A faithful copy of the listing below is needed, with its pictures left out.

→ Provided data
++++++++++

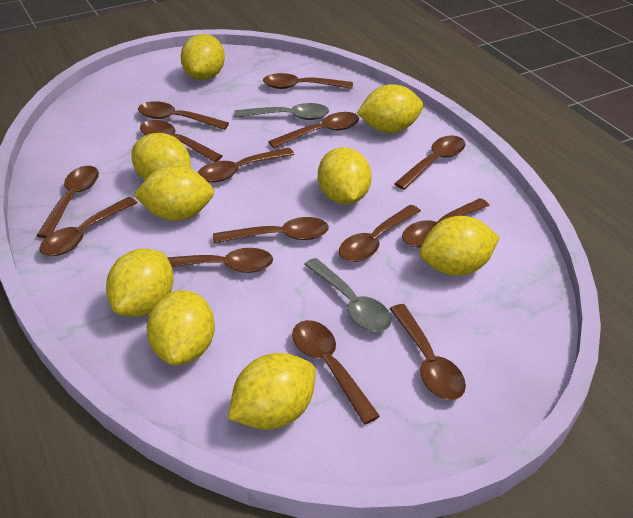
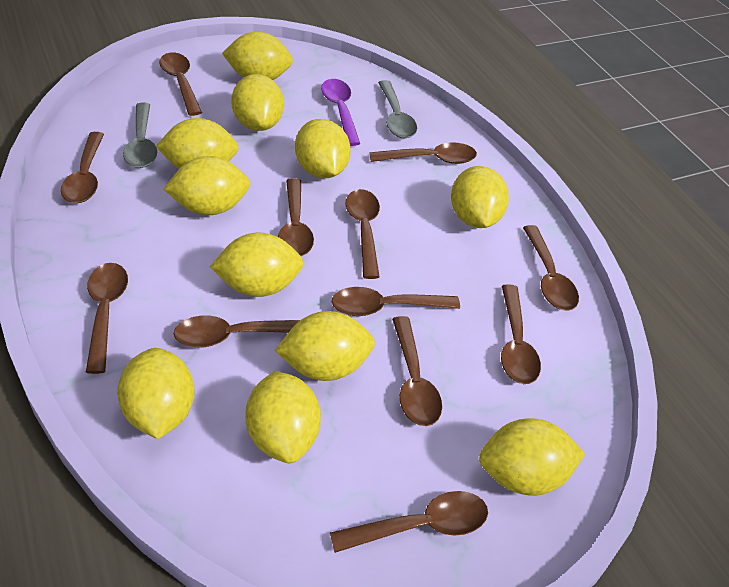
brown spoon: 14 -> 12
purple spoon: 0 -> 1
yellow lemon: 9 -> 11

++++++++++

→ Written answer
brown spoon: 14 -> 12
purple spoon: 0 -> 1
yellow lemon: 9 -> 11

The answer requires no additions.